Object class coordinate lists
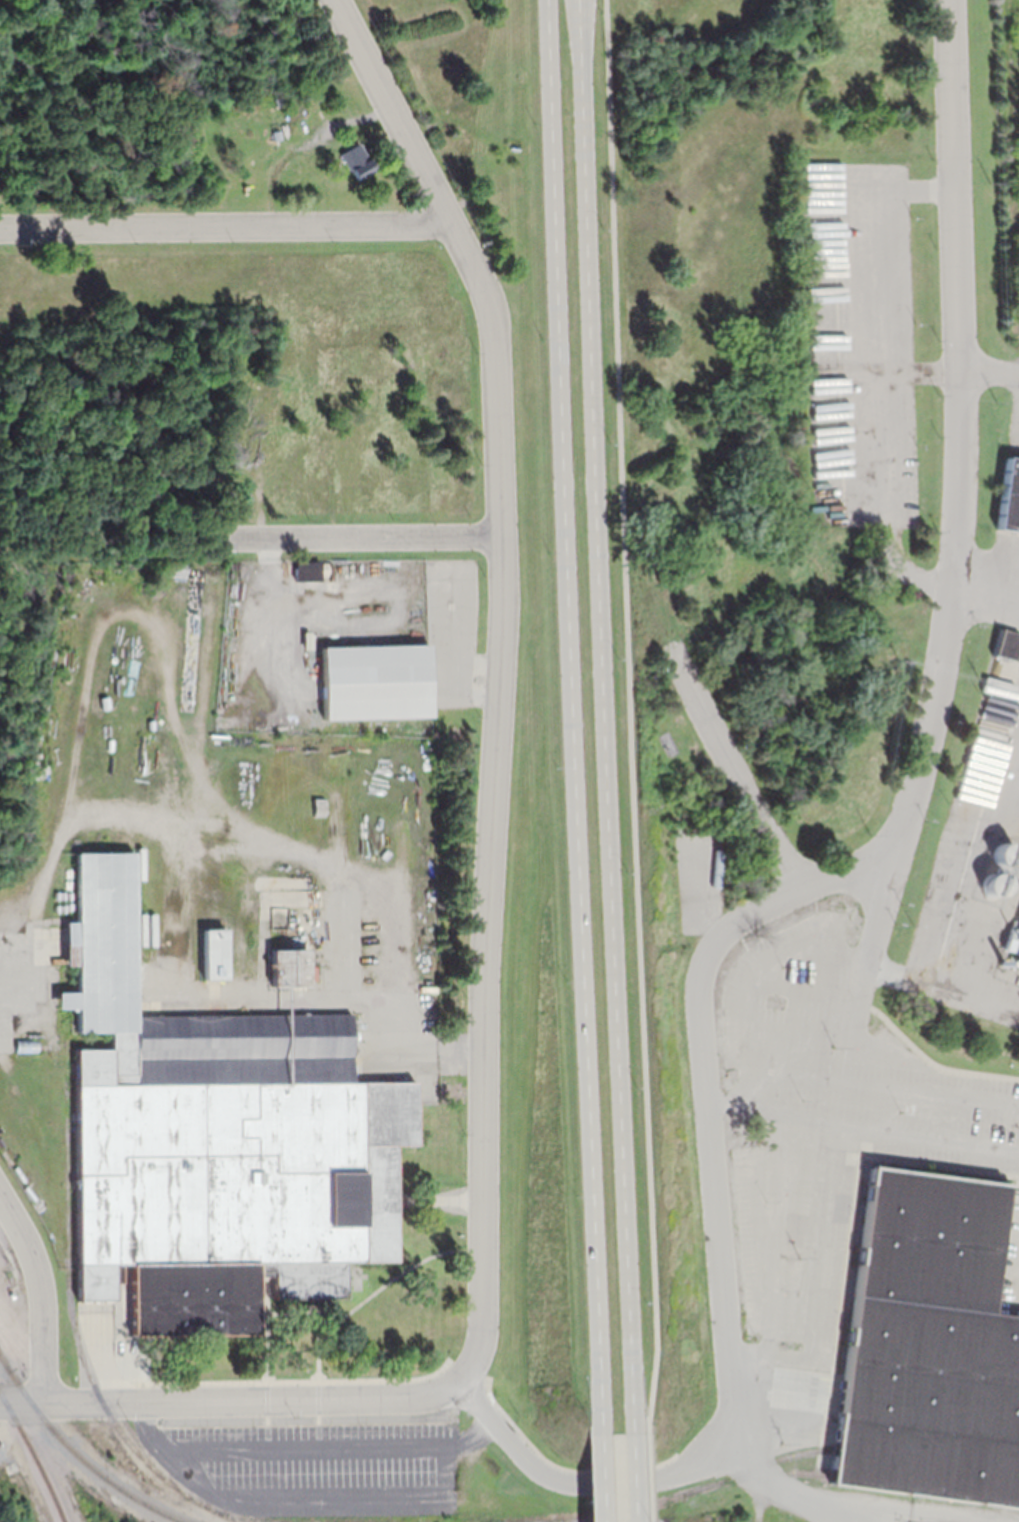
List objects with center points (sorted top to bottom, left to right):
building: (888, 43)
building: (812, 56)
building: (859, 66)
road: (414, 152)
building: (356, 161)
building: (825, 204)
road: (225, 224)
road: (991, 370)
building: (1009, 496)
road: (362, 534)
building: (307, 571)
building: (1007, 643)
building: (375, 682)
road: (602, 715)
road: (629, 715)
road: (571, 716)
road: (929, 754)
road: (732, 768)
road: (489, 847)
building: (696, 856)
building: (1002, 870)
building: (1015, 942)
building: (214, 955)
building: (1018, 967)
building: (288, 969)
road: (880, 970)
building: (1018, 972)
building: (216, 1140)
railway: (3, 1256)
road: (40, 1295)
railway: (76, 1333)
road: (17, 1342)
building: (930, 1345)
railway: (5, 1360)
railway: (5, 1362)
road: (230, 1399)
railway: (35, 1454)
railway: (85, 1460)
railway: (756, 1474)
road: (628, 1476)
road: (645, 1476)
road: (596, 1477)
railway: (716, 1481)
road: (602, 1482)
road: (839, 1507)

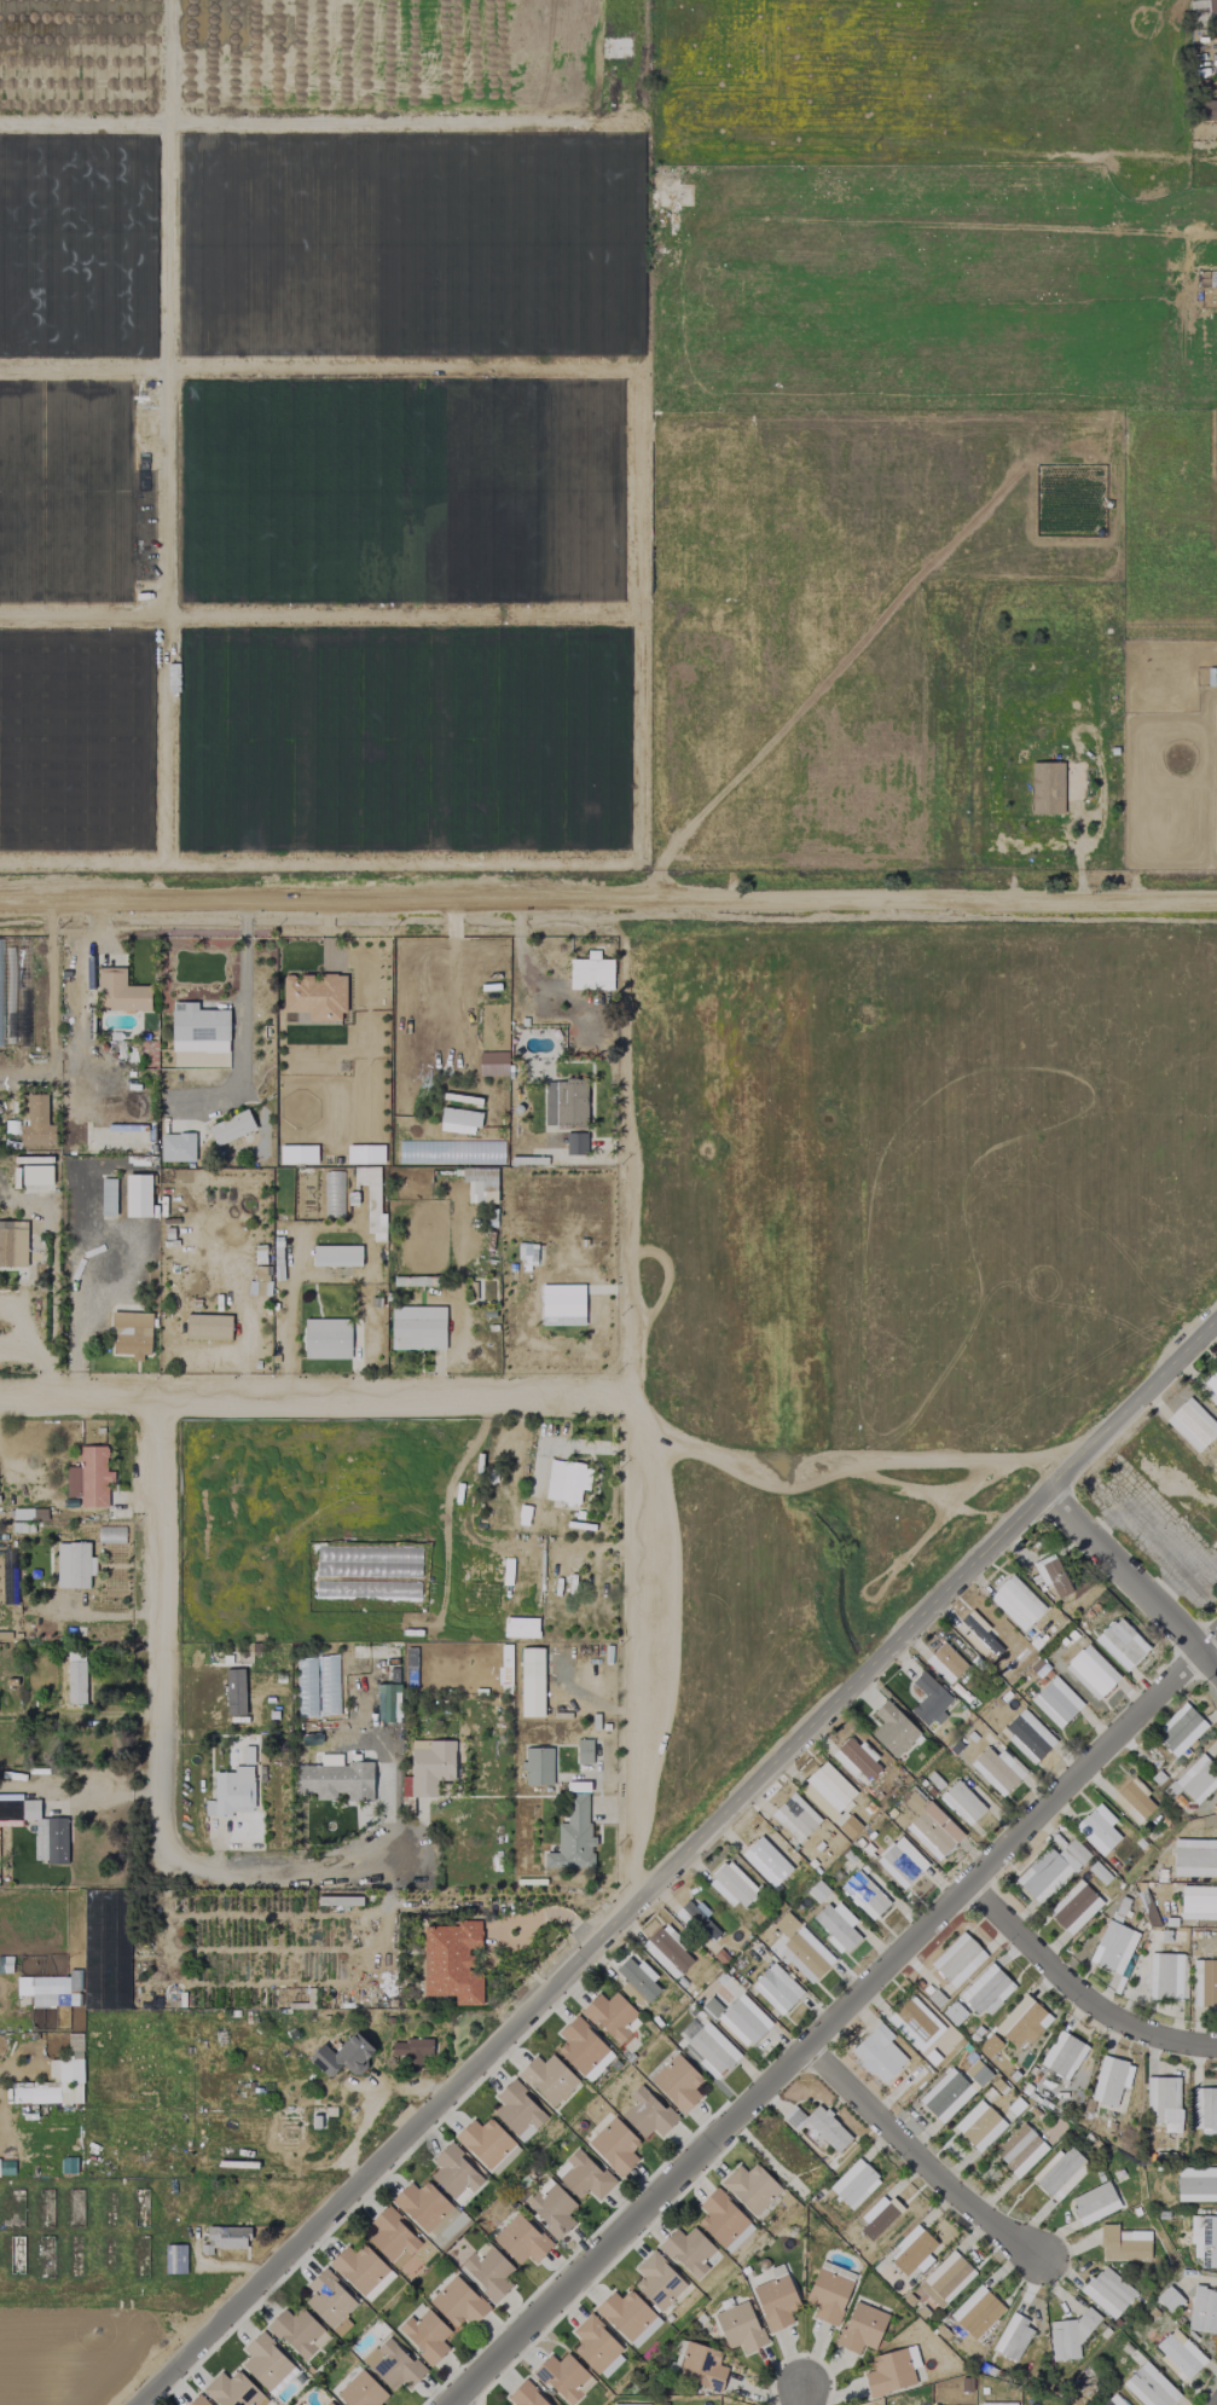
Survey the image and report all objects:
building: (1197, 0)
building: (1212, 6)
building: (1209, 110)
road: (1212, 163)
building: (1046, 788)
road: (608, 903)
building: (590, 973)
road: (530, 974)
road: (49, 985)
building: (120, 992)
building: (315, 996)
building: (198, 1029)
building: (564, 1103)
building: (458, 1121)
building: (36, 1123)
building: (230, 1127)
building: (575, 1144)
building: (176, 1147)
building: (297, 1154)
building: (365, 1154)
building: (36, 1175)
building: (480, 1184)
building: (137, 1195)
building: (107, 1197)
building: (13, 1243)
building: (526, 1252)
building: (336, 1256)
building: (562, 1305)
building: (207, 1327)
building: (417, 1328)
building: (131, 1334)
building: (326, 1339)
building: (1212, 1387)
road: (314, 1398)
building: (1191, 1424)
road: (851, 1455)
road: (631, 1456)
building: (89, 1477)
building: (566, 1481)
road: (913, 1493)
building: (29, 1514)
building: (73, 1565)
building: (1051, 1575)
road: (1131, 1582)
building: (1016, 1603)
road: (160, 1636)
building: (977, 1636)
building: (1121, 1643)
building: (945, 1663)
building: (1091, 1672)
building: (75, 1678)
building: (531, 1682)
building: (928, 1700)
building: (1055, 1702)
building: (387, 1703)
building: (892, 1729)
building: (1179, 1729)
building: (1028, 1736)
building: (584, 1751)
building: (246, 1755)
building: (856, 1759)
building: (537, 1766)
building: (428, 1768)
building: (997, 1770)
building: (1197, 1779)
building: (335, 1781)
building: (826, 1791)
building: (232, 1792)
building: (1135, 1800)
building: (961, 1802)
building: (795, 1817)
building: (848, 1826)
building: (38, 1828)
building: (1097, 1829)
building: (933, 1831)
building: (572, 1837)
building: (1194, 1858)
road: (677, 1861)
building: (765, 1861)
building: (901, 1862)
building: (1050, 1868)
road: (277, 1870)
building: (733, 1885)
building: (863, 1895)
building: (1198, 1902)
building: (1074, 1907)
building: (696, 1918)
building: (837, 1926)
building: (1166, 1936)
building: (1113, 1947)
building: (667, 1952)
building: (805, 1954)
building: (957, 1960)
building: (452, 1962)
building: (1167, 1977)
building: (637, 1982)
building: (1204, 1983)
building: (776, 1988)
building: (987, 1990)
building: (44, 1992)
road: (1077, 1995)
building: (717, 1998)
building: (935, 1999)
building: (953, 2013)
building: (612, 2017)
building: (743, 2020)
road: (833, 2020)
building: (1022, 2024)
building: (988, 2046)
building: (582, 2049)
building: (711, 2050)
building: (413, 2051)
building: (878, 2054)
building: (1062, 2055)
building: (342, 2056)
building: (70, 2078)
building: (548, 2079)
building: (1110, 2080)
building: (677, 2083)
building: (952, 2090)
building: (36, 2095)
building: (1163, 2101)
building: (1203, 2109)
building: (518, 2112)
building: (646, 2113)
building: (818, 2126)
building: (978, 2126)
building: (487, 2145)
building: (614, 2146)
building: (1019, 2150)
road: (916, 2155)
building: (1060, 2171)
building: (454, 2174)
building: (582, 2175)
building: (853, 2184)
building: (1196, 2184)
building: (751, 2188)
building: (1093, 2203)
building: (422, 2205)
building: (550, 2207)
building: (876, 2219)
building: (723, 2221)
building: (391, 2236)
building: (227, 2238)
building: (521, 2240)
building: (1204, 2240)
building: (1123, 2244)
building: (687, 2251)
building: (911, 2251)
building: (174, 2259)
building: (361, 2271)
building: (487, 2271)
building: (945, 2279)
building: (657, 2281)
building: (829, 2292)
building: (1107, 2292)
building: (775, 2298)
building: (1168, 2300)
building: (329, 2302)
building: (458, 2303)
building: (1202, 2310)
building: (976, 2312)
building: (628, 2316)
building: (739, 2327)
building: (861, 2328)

● Problem description
Reproduce the data above word for word and omit the images.

● Answer area
List objects with center points (sorted top to bottom, left to right):
building: (888, 43)
building: (812, 56)
building: (859, 66)
road: (414, 152)
building: (356, 161)
building: (825, 204)
road: (225, 224)
road: (991, 370)
building: (1009, 496)
road: (362, 534)
building: (307, 571)
building: (1007, 643)
building: (375, 682)
road: (602, 715)
road: (629, 715)
road: (571, 716)
road: (929, 754)
road: (732, 768)
road: (489, 847)
building: (696, 856)
building: (1002, 870)
building: (1015, 942)
building: (214, 955)
building: (1018, 967)
building: (288, 969)
road: (880, 970)
building: (1018, 972)
building: (216, 1140)
railway: (3, 1256)
road: (40, 1295)
railway: (76, 1333)
road: (17, 1342)
building: (930, 1345)
railway: (5, 1360)
railway: (5, 1362)
road: (230, 1399)
railway: (35, 1454)
railway: (85, 1460)
railway: (756, 1474)
road: (628, 1476)
road: (645, 1476)
road: (596, 1477)
railway: (716, 1481)
road: (602, 1482)
road: (839, 1507)

Survey the image and report all objects:
building: (1197, 0)
building: (1212, 6)
building: (1209, 110)
road: (1212, 163)
building: (1046, 788)
road: (608, 903)
building: (590, 973)
road: (530, 974)
road: (49, 985)
building: (120, 992)
building: (315, 996)
building: (198, 1029)
building: (564, 1103)
building: (458, 1121)
building: (36, 1123)
building: (230, 1127)
building: (575, 1144)
building: (176, 1147)
building: (297, 1154)
building: (365, 1154)
building: (36, 1175)
building: (480, 1184)
building: (137, 1195)
building: (107, 1197)
building: (13, 1243)
building: (526, 1252)
building: (336, 1256)
building: (562, 1305)
building: (207, 1327)
building: (417, 1328)
building: (131, 1334)
building: (326, 1339)
building: (1212, 1387)
road: (314, 1398)
building: (1191, 1424)
road: (851, 1455)
road: (631, 1456)
building: (89, 1477)
building: (566, 1481)
road: (913, 1493)
building: (29, 1514)
building: (73, 1565)
building: (1051, 1575)
road: (1131, 1582)
building: (1016, 1603)
road: (160, 1636)
building: (977, 1636)
building: (1121, 1643)
building: (945, 1663)
building: (1091, 1672)
building: (75, 1678)
building: (531, 1682)
building: (928, 1700)
building: (1055, 1702)
building: (387, 1703)
building: (892, 1729)
building: (1179, 1729)
building: (1028, 1736)
building: (584, 1751)
building: (246, 1755)
building: (856, 1759)
building: (537, 1766)
building: (428, 1768)
building: (997, 1770)
building: (1197, 1779)
building: (335, 1781)
building: (826, 1791)
building: (232, 1792)
building: (1135, 1800)
building: (961, 1802)
building: (795, 1817)
building: (848, 1826)
building: (38, 1828)
building: (1097, 1829)
building: (933, 1831)
building: (572, 1837)
building: (1194, 1858)
road: (677, 1861)
building: (765, 1861)
building: (901, 1862)
building: (1050, 1868)
road: (277, 1870)
building: (733, 1885)
building: (863, 1895)
building: (1198, 1902)
building: (1074, 1907)
building: (696, 1918)
building: (837, 1926)
building: (1166, 1936)
building: (1113, 1947)
building: (667, 1952)
building: (805, 1954)
building: (957, 1960)
building: (452, 1962)
building: (1167, 1977)
building: (637, 1982)
building: (1204, 1983)
building: (776, 1988)
building: (987, 1990)
building: (44, 1992)
road: (1077, 1995)
building: (717, 1998)
building: (935, 1999)
building: (953, 2013)
building: (612, 2017)
building: (743, 2020)
road: (833, 2020)
building: (1022, 2024)
building: (988, 2046)
building: (582, 2049)
building: (711, 2050)
building: (413, 2051)
building: (878, 2054)
building: (1062, 2055)
building: (342, 2056)
building: (70, 2078)
building: (548, 2079)
building: (1110, 2080)
building: (677, 2083)
building: (952, 2090)
building: (36, 2095)
building: (1163, 2101)
building: (1203, 2109)
building: (518, 2112)
building: (646, 2113)
building: (818, 2126)
building: (978, 2126)
building: (487, 2145)
building: (614, 2146)
building: (1019, 2150)
road: (916, 2155)
building: (1060, 2171)
building: (454, 2174)
building: (582, 2175)
building: (853, 2184)
building: (1196, 2184)
building: (751, 2188)
building: (1093, 2203)
building: (422, 2205)
building: (550, 2207)
building: (876, 2219)
building: (723, 2221)
building: (391, 2236)
building: (227, 2238)
building: (521, 2240)
building: (1204, 2240)
building: (1123, 2244)
building: (687, 2251)
building: (911, 2251)
building: (174, 2259)
building: (361, 2271)
building: (487, 2271)
building: (945, 2279)
building: (657, 2281)
building: (829, 2292)
building: (1107, 2292)
building: (775, 2298)
building: (1168, 2300)
building: (329, 2302)
building: (458, 2303)
building: (1202, 2310)
building: (976, 2312)
building: (628, 2316)
building: (739, 2327)
building: (861, 2328)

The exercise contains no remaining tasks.